━━━━━ Dataset entries ━━━━━

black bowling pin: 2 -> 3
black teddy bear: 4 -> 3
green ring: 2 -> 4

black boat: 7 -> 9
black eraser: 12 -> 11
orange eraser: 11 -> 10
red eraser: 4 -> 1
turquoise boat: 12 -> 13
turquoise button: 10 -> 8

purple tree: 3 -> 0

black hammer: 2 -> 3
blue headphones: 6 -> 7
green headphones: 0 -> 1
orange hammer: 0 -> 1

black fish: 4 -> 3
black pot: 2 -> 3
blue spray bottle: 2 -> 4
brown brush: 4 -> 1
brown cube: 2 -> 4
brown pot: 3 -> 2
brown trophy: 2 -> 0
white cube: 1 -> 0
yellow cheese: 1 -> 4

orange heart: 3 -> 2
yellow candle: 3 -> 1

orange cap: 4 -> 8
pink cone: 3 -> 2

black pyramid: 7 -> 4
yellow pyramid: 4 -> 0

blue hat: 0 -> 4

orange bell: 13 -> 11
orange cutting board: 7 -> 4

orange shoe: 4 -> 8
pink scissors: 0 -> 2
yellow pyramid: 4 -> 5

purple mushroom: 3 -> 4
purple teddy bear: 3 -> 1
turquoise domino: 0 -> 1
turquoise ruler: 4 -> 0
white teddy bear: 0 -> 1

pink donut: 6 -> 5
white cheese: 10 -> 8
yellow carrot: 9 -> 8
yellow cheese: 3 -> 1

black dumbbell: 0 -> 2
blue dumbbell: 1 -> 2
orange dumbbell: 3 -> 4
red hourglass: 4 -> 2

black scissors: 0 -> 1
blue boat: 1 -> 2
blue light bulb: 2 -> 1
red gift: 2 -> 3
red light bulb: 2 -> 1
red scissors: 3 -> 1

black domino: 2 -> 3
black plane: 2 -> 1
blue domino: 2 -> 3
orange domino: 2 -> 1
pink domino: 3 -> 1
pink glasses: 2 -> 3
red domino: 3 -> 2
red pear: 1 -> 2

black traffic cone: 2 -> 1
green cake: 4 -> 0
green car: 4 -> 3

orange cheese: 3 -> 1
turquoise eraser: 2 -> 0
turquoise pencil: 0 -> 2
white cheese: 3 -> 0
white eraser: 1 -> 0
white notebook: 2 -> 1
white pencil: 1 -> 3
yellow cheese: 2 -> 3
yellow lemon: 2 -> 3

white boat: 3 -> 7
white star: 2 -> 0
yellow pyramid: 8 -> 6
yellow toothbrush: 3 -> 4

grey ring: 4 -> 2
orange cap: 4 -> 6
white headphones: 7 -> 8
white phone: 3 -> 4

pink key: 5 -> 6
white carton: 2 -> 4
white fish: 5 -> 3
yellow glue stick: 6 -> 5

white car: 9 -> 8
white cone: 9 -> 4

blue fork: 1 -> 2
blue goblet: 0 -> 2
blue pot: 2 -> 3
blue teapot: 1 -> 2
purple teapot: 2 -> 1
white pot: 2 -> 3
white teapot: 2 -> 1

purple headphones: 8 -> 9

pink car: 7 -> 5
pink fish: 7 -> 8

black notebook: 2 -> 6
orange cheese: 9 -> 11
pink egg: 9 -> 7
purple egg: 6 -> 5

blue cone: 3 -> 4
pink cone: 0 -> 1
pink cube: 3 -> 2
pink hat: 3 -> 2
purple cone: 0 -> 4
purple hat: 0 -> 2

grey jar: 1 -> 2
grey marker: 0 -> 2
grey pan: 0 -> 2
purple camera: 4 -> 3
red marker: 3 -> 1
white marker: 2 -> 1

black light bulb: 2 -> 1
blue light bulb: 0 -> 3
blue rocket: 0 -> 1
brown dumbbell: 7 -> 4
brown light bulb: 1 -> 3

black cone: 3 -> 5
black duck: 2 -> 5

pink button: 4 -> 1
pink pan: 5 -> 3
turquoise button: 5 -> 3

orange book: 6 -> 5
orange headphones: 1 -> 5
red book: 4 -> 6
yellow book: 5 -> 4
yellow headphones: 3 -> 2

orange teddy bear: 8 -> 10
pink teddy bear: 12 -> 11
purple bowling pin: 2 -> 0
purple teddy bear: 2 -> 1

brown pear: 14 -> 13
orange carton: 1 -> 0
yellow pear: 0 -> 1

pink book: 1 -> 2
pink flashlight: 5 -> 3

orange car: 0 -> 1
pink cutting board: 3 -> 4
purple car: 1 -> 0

━━━━━

Assignment: Your task for the entries above: copy exactly the span starting with the line with "white carton: 2 -> 4" and going on through the line with "grey jar: 1 -> 2", both lines included, and nothing else.

Written response:
white carton: 2 -> 4
white fish: 5 -> 3
yellow glue stick: 6 -> 5

white car: 9 -> 8
white cone: 9 -> 4

blue fork: 1 -> 2
blue goblet: 0 -> 2
blue pot: 2 -> 3
blue teapot: 1 -> 2
purple teapot: 2 -> 1
white pot: 2 -> 3
white teapot: 2 -> 1

purple headphones: 8 -> 9

pink car: 7 -> 5
pink fish: 7 -> 8

black notebook: 2 -> 6
orange cheese: 9 -> 11
pink egg: 9 -> 7
purple egg: 6 -> 5

blue cone: 3 -> 4
pink cone: 0 -> 1
pink cube: 3 -> 2
pink hat: 3 -> 2
purple cone: 0 -> 4
purple hat: 0 -> 2

grey jar: 1 -> 2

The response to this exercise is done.